▶ **Task instructions**
The entries below are to be repeated exactly, and their pictures left out.

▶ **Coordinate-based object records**
--- START ---

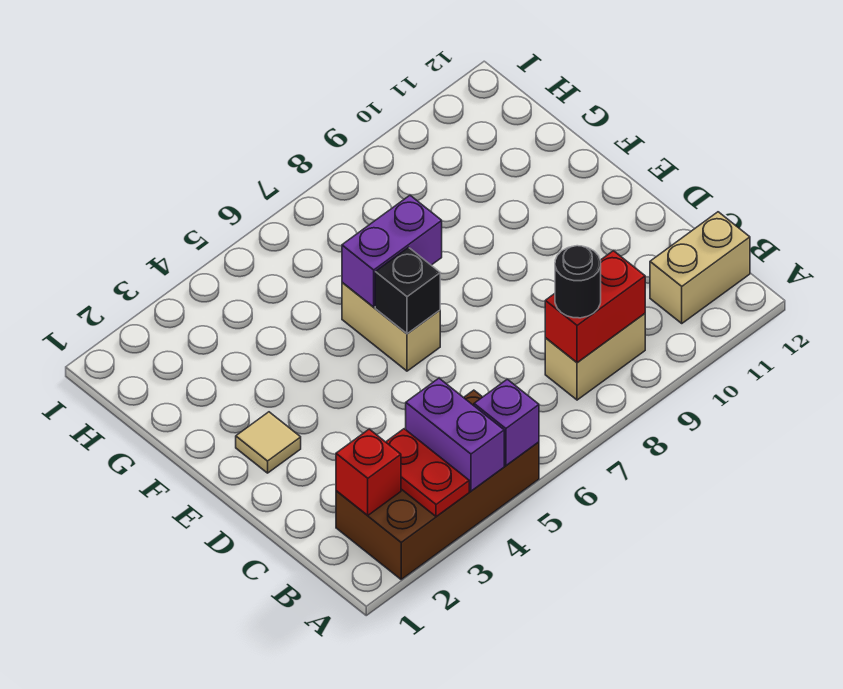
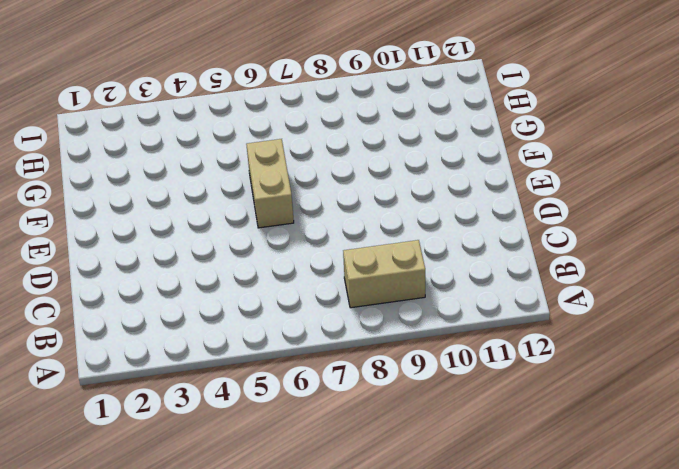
none -> brown brick A2:B5 level 1
none -> tan brick B11:B12 level 1
none -> tan tile E2 level 1

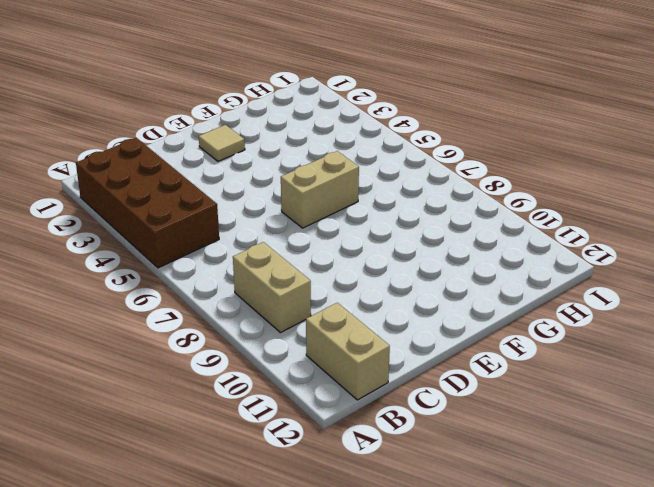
none -> red plate A3:B3 level 2
none -> purple brick A4:B4 level 2
none -> purple brick A5 level 2

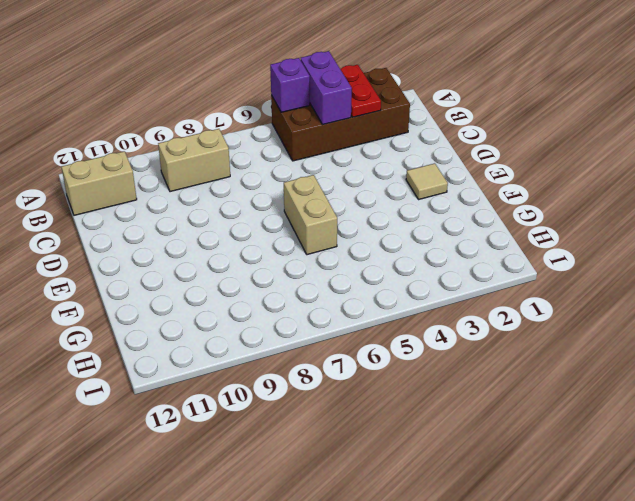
none -> red brick B2 level 2
none -> red brick B8:B9 level 2
none -> black brick E6 level 2

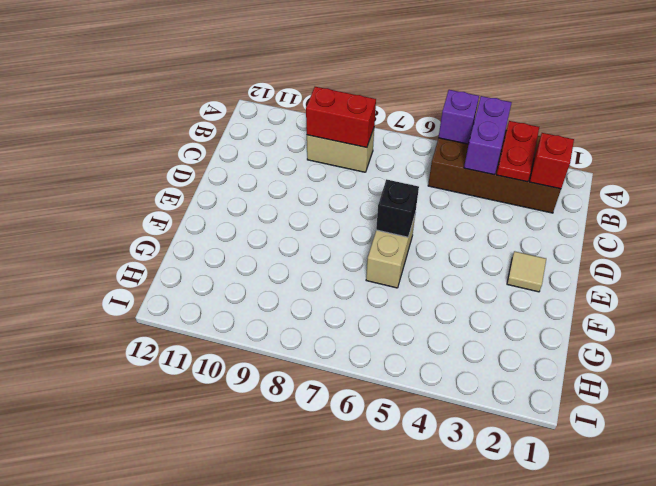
none -> tan brick B11:B12 level 1
none -> purple brick F6:F7 level 2
none -> black round brick B8 level 3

--- END ---

▶ **Written reply**
none -> brown brick A2:B5 level 1
none -> tan brick B11:B12 level 1
none -> tan tile E2 level 1

none -> red plate A3:B3 level 2
none -> purple brick A4:B4 level 2
none -> purple brick A5 level 2

none -> red brick B2 level 2
none -> red brick B8:B9 level 2
none -> black brick E6 level 2

none -> tan brick B11:B12 level 1
none -> purple brick F6:F7 level 2
none -> black round brick B8 level 3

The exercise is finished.